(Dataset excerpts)
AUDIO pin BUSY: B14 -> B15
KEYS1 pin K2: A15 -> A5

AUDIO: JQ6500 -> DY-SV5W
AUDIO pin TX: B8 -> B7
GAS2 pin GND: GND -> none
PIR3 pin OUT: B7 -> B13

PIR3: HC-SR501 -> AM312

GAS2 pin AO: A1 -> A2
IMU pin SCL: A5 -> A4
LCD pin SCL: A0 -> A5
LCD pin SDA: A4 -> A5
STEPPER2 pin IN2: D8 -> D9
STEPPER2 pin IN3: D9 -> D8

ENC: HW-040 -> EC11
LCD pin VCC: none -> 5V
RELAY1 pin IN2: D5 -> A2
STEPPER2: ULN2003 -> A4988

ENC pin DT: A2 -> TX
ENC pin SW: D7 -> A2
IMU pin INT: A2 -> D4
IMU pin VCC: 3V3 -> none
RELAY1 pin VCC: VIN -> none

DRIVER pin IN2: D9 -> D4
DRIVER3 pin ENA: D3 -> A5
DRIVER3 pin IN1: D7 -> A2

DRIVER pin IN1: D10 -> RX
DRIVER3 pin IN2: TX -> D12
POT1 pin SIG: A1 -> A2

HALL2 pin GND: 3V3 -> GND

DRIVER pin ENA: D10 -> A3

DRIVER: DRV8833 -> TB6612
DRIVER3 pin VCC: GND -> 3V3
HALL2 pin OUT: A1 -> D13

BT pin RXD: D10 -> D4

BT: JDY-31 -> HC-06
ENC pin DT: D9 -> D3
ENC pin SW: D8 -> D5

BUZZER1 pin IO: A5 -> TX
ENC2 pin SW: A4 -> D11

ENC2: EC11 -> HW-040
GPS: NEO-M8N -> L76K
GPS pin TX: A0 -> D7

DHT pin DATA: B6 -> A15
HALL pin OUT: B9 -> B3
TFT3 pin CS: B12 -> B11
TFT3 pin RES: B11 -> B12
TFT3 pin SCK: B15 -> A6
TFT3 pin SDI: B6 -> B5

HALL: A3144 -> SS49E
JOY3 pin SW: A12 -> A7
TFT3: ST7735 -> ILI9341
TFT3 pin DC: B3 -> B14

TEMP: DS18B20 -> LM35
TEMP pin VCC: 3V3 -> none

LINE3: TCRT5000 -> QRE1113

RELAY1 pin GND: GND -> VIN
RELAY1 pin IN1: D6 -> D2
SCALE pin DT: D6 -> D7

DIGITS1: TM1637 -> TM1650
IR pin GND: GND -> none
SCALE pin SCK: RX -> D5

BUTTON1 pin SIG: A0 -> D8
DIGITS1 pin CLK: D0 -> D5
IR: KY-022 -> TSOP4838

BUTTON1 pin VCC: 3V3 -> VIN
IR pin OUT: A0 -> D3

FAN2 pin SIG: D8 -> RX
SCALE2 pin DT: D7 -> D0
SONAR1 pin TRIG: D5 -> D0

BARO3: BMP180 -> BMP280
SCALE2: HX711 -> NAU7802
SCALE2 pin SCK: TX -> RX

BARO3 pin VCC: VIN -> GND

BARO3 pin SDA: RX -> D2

> **Work order**
All the entries above must be repeated exactly as they were given.

> **Worked solution**
AUDIO pin BUSY: B14 -> B15
KEYS1 pin K2: A15 -> A5

AUDIO: JQ6500 -> DY-SV5W
AUDIO pin TX: B8 -> B7
GAS2 pin GND: GND -> none
PIR3 pin OUT: B7 -> B13

PIR3: HC-SR501 -> AM312

GAS2 pin AO: A1 -> A2
IMU pin SCL: A5 -> A4
LCD pin SCL: A0 -> A5
LCD pin SDA: A4 -> A5
STEPPER2 pin IN2: D8 -> D9
STEPPER2 pin IN3: D9 -> D8

ENC: HW-040 -> EC11
LCD pin VCC: none -> 5V
RELAY1 pin IN2: D5 -> A2
STEPPER2: ULN2003 -> A4988

ENC pin DT: A2 -> TX
ENC pin SW: D7 -> A2
IMU pin INT: A2 -> D4
IMU pin VCC: 3V3 -> none
RELAY1 pin VCC: VIN -> none

DRIVER pin IN2: D9 -> D4
DRIVER3 pin ENA: D3 -> A5
DRIVER3 pin IN1: D7 -> A2

DRIVER pin IN1: D10 -> RX
DRIVER3 pin IN2: TX -> D12
POT1 pin SIG: A1 -> A2

HALL2 pin GND: 3V3 -> GND

DRIVER pin ENA: D10 -> A3

DRIVER: DRV8833 -> TB6612
DRIVER3 pin VCC: GND -> 3V3
HALL2 pin OUT: A1 -> D13

BT pin RXD: D10 -> D4

BT: JDY-31 -> HC-06
ENC pin DT: D9 -> D3
ENC pin SW: D8 -> D5

BUZZER1 pin IO: A5 -> TX
ENC2 pin SW: A4 -> D11

ENC2: EC11 -> HW-040
GPS: NEO-M8N -> L76K
GPS pin TX: A0 -> D7

DHT pin DATA: B6 -> A15
HALL pin OUT: B9 -> B3
TFT3 pin CS: B12 -> B11
TFT3 pin RES: B11 -> B12
TFT3 pin SCK: B15 -> A6
TFT3 pin SDI: B6 -> B5

HALL: A3144 -> SS49E
JOY3 pin SW: A12 -> A7
TFT3: ST7735 -> ILI9341
TFT3 pin DC: B3 -> B14

TEMP: DS18B20 -> LM35
TEMP pin VCC: 3V3 -> none

LINE3: TCRT5000 -> QRE1113

RELAY1 pin GND: GND -> VIN
RELAY1 pin IN1: D6 -> D2
SCALE pin DT: D6 -> D7

DIGITS1: TM1637 -> TM1650
IR pin GND: GND -> none
SCALE pin SCK: RX -> D5

BUTTON1 pin SIG: A0 -> D8
DIGITS1 pin CLK: D0 -> D5
IR: KY-022 -> TSOP4838

BUTTON1 pin VCC: 3V3 -> VIN
IR pin OUT: A0 -> D3

FAN2 pin SIG: D8 -> RX
SCALE2 pin DT: D7 -> D0
SONAR1 pin TRIG: D5 -> D0

BARO3: BMP180 -> BMP280
SCALE2: HX711 -> NAU7802
SCALE2 pin SCK: TX -> RX

BARO3 pin VCC: VIN -> GND

BARO3 pin SDA: RX -> D2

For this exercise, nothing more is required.